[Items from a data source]
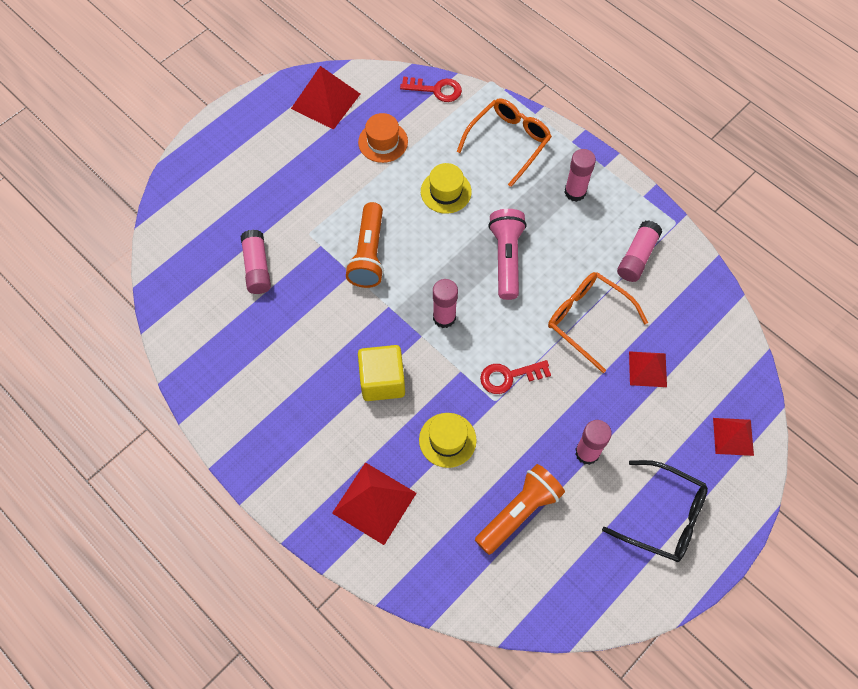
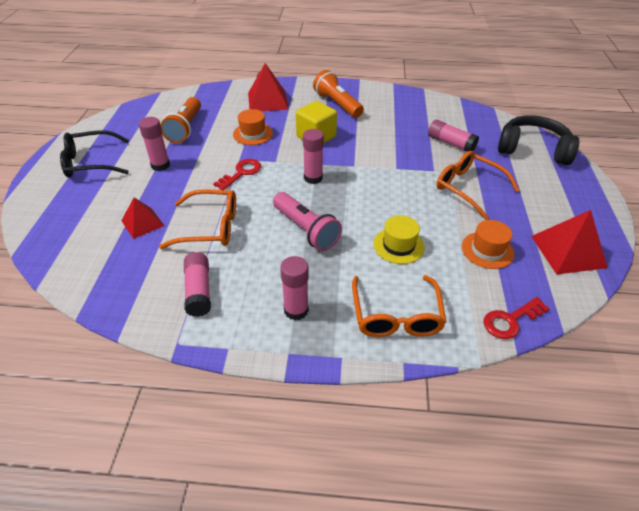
camera: 140 degrees right, 20 degrees down
(192, 203) = (533, 149): none -> black headphones
(317, 203) = (469, 188): none -> orange glasses
(368, 254) = (399, 182): orange flashlight -> orange flashlight (337, 104)
(447, 440) = (253, 134): yellow hat -> orange hat
(733, 436) = (53, 219): red pyramid -> none

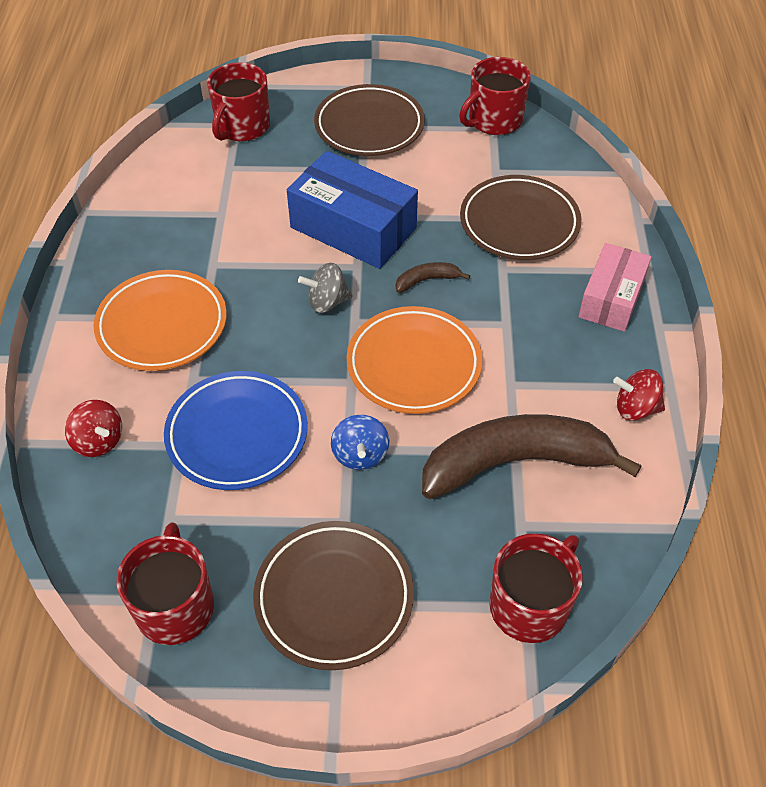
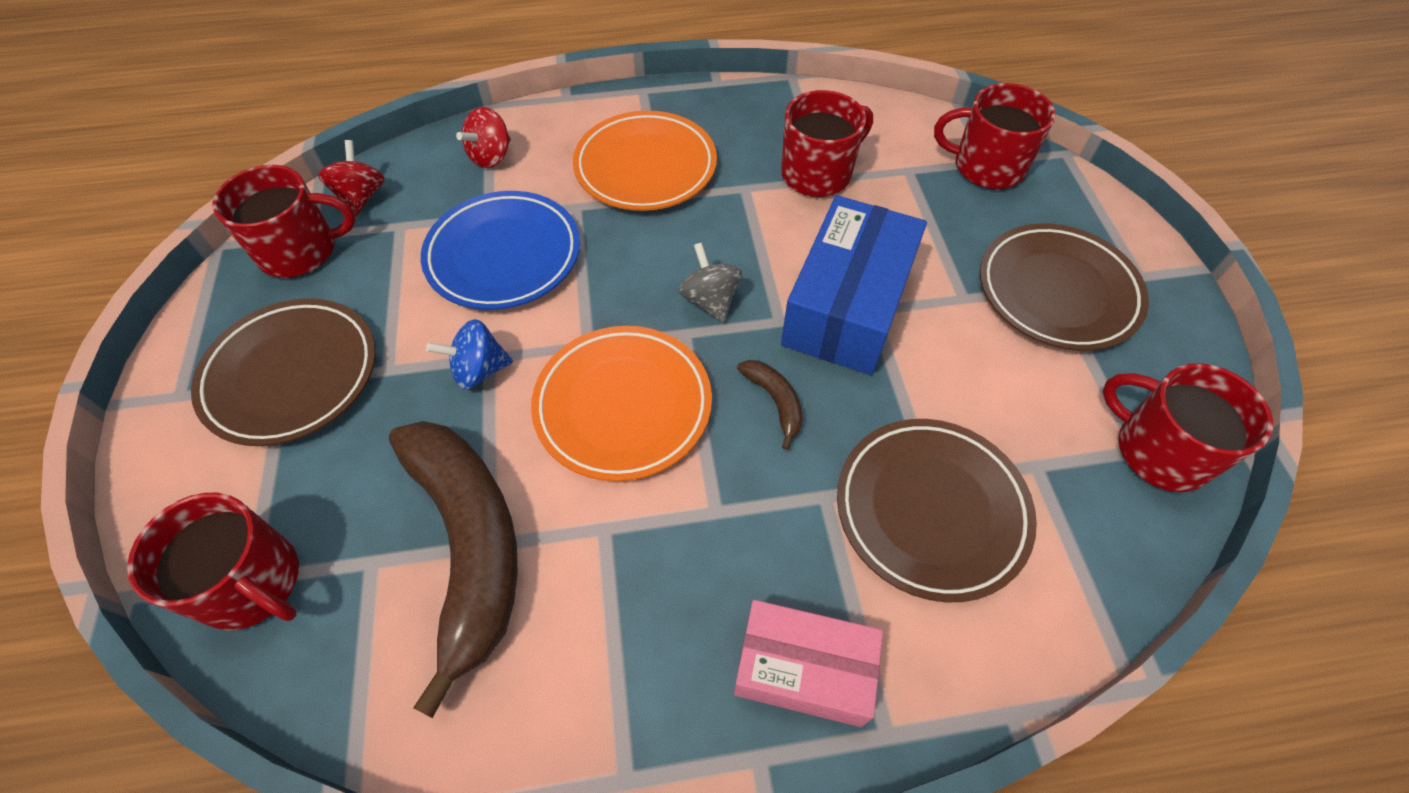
camera: 80 degrees right, 5 degrees up
(213, 218) = (818, 173): none -> red mug
(635, 408) = (575, 718): red spinning top -> red spinning top (361, 197)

- [Problem] Lines holding the string "degrees" must be copied out of the entries above.

- [Solved problem]
camera: 140 degrees right, 20 degrees down
camera: 80 degrees right, 5 degrees up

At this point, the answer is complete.